### Task directions
Pictures should not appear in the copy; the records themselves must be written out exactly.

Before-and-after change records
****************************************
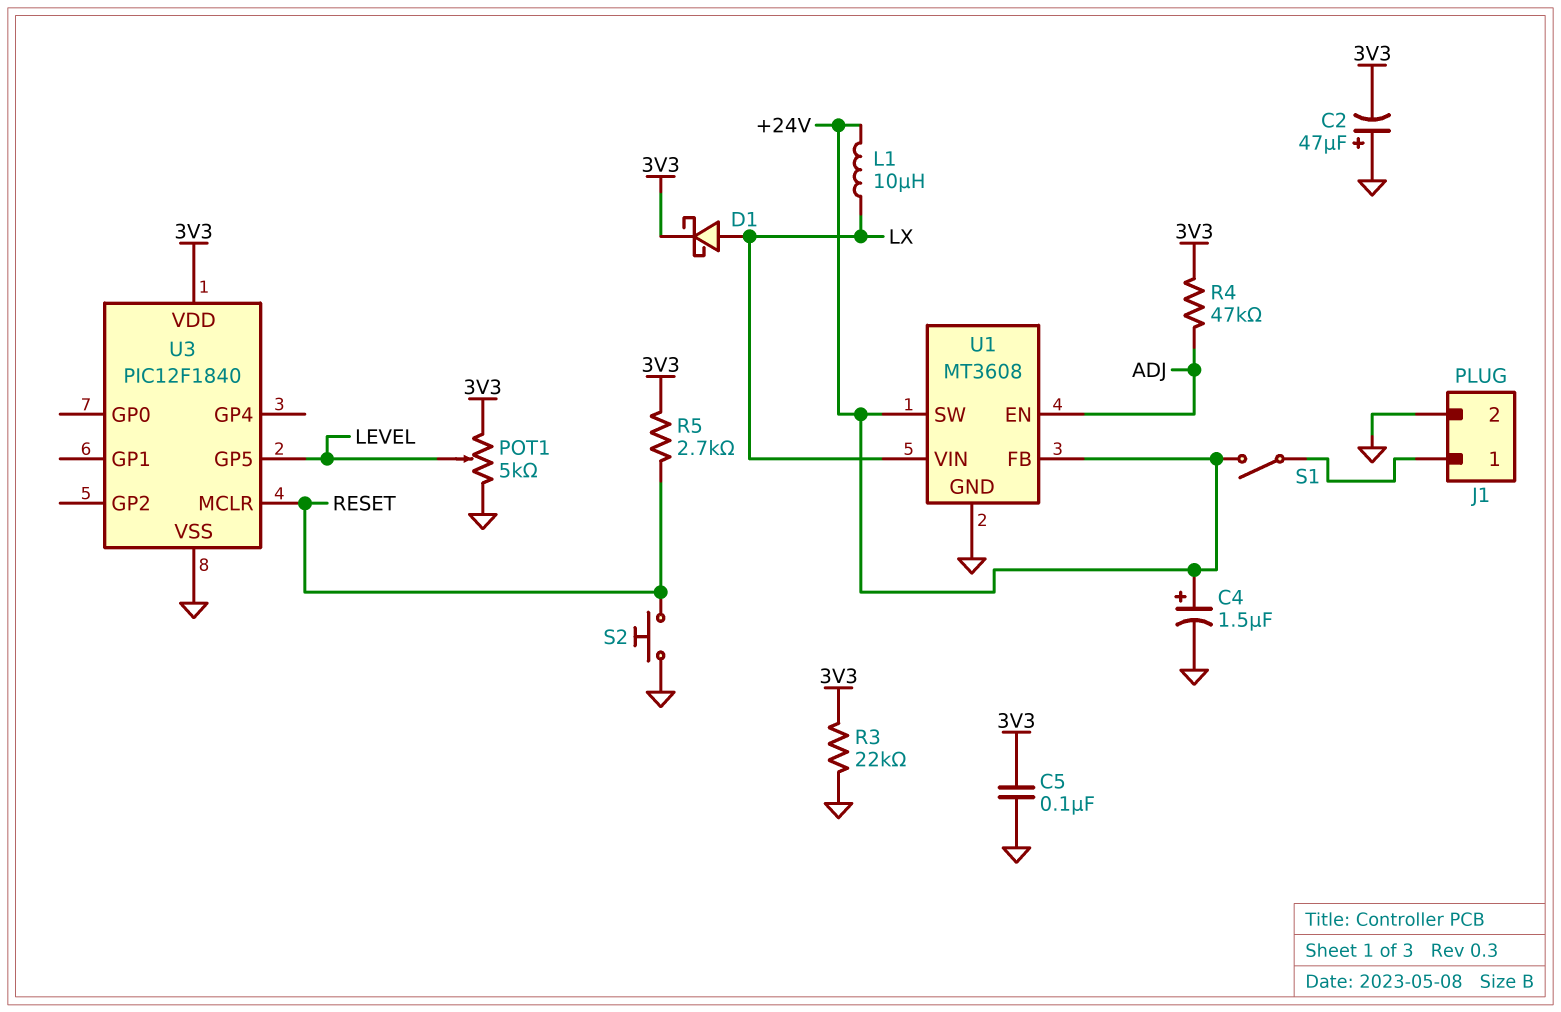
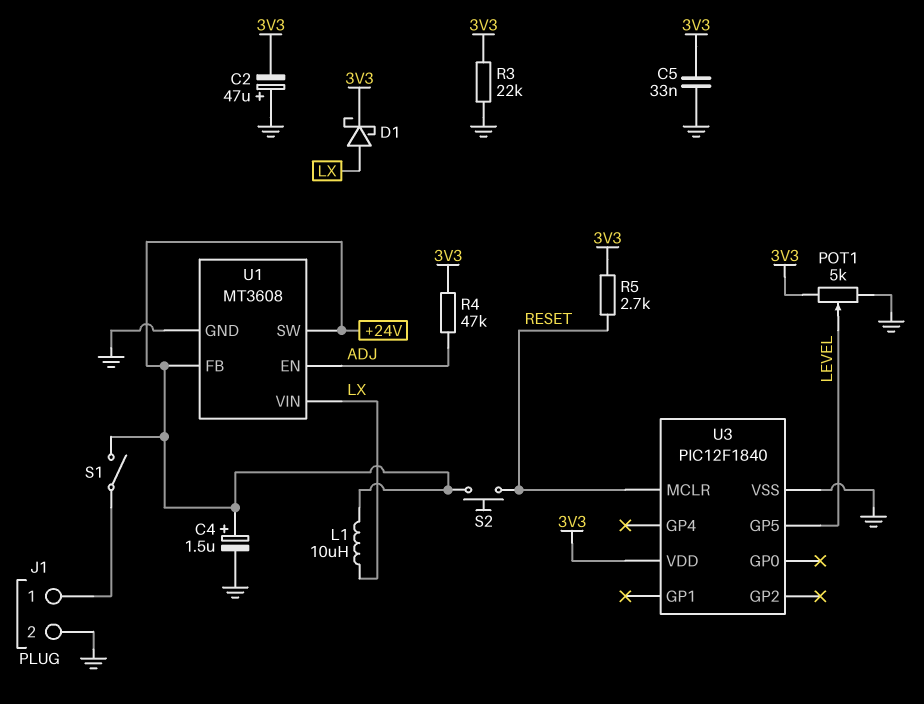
C5: 100nF (3V3, GND) -> 33nF (3V3, GND)
S2: button (GND, RESET) -> button (+24V, RESET)

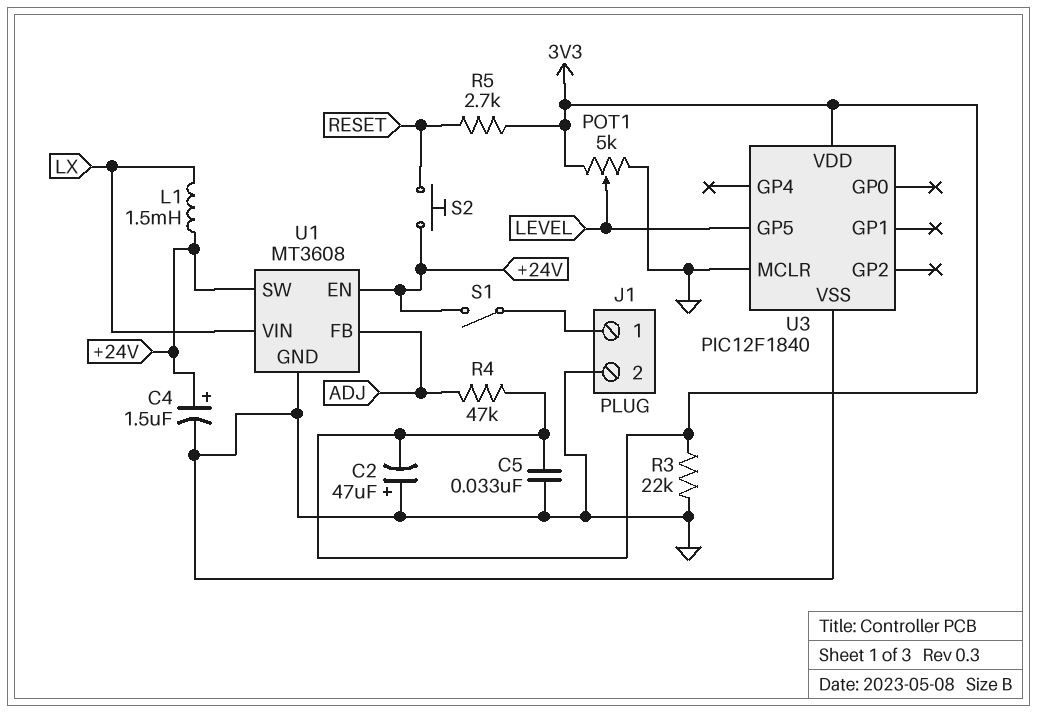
D1: schottky (A LX, K 3V3) -> none
L1: 10uH (+24V, LX) -> 1.5mH (+24V, LX)
U1 pin EN: ADJ -> +24V
U1 pin FB: +24V -> ADJ
U3 pin MCLR: RESET -> GND

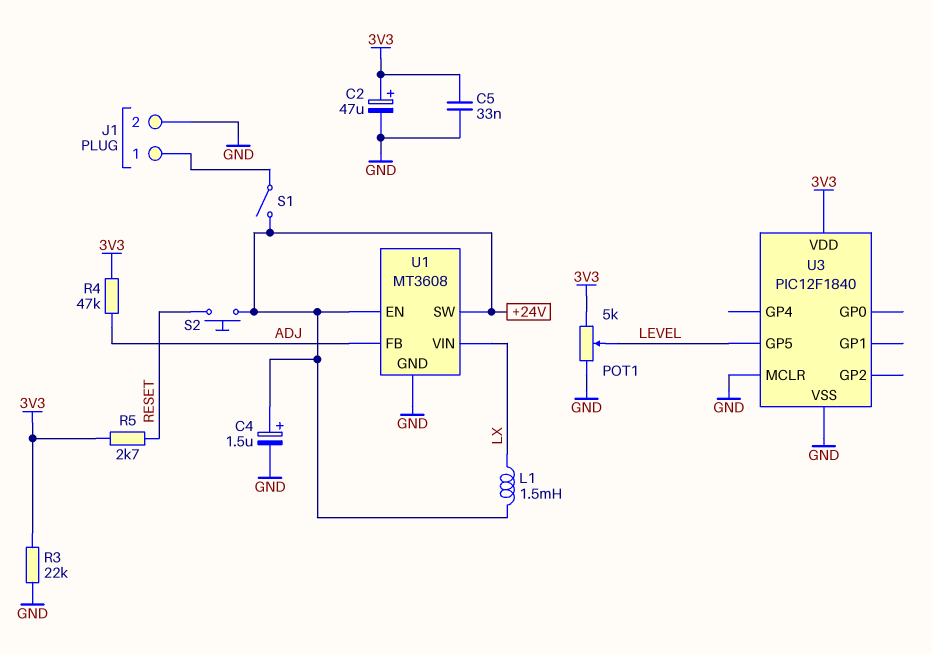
C2: 47uF (plus GND, minus 3V3) -> 47uF (plus 3V3, minus GND)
****************************************
### Written solution
C5: 100nF (3V3, GND) -> 33nF (3V3, GND)
S2: button (GND, RESET) -> button (+24V, RESET)

D1: schottky (A LX, K 3V3) -> none
L1: 10uH (+24V, LX) -> 1.5mH (+24V, LX)
U1 pin EN: ADJ -> +24V
U1 pin FB: +24V -> ADJ
U3 pin MCLR: RESET -> GND

C2: 47uF (plus GND, minus 3V3) -> 47uF (plus 3V3, minus GND)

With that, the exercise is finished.